■ **Material supplied**
· · · ·

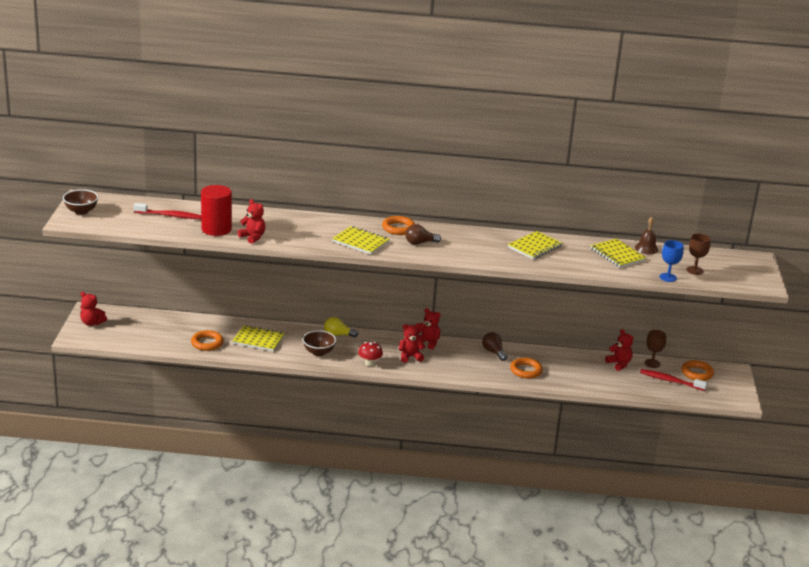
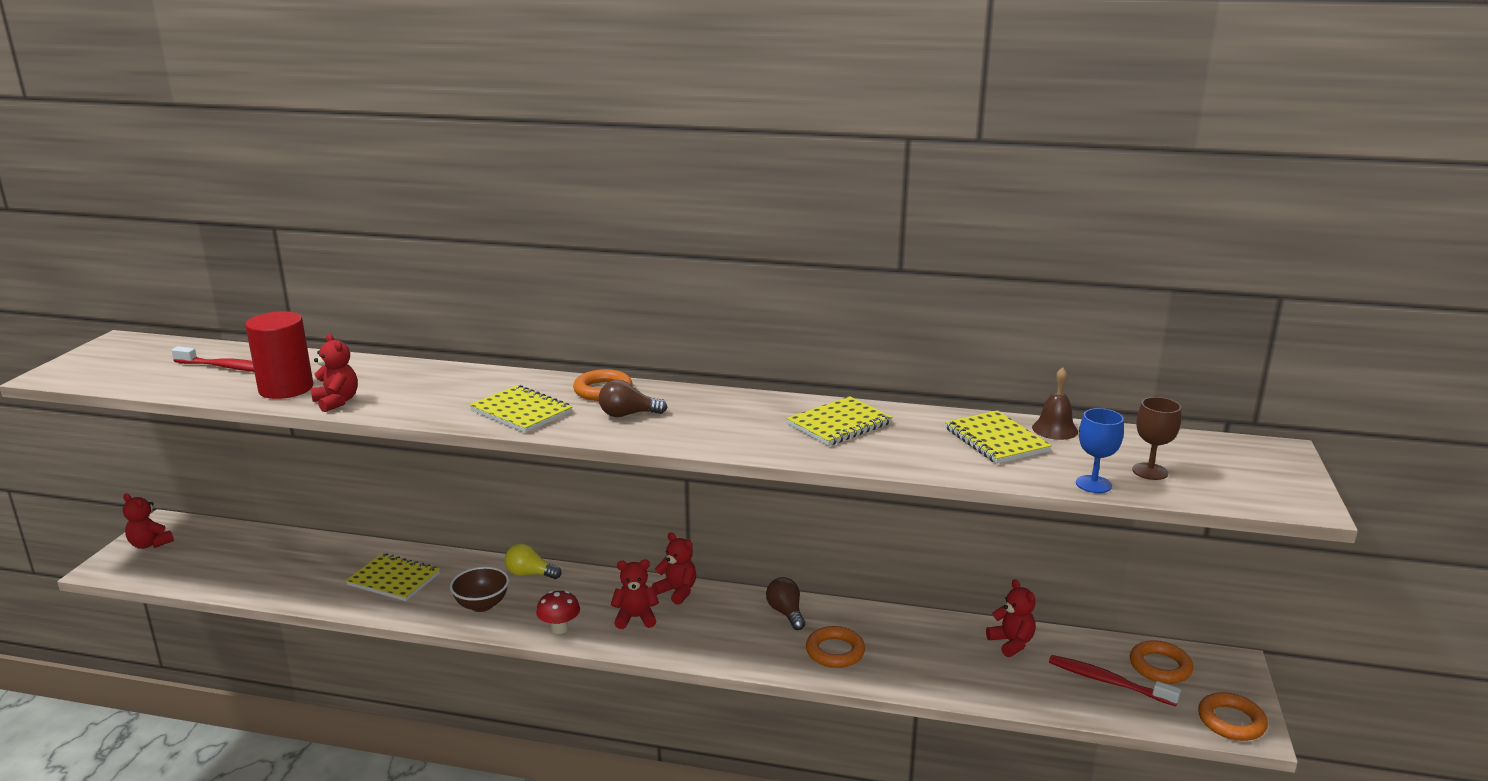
camera: 10 degrees right, 5 degrees down
(81, 211) = (92, 360): brown bowl -> none
(207, 343) = (306, 583): orange ring -> orange ring (1231, 721)
(652, 363) = (1074, 644): brown goblet -> none

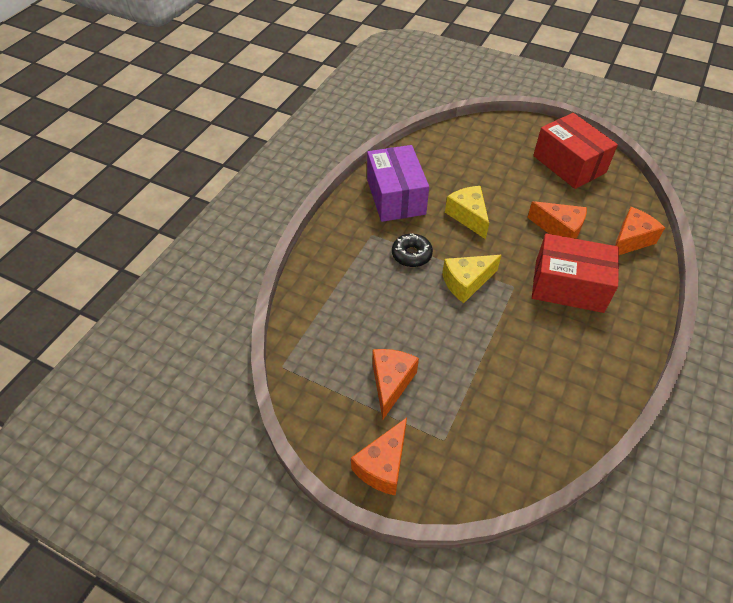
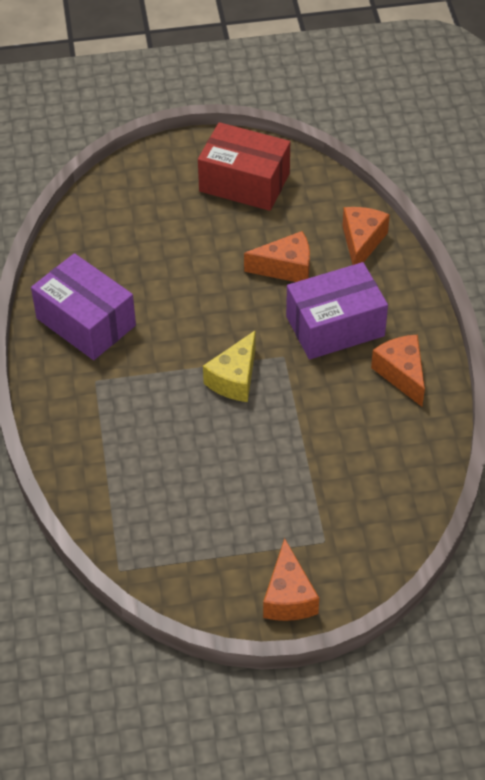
camera: 35 degrees left, 0 degrees up
(391, 383) = (238, 521): orange cheese -> orange cheese (402, 374)
(411, 255) = (156, 380): black donut -> none
(468, 216) = (182, 303): yellow cheese -> none
(568, 286) = (335, 326): red box -> purple box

· · · ·

■ **Your task**
Look through the material for "none". Copy each line that has it.

■ **Answer for the task**
(81, 211) = (92, 360): brown bowl -> none
(652, 363) = (1074, 644): brown goblet -> none
(411, 255) = (156, 380): black donut -> none
(468, 216) = (182, 303): yellow cheese -> none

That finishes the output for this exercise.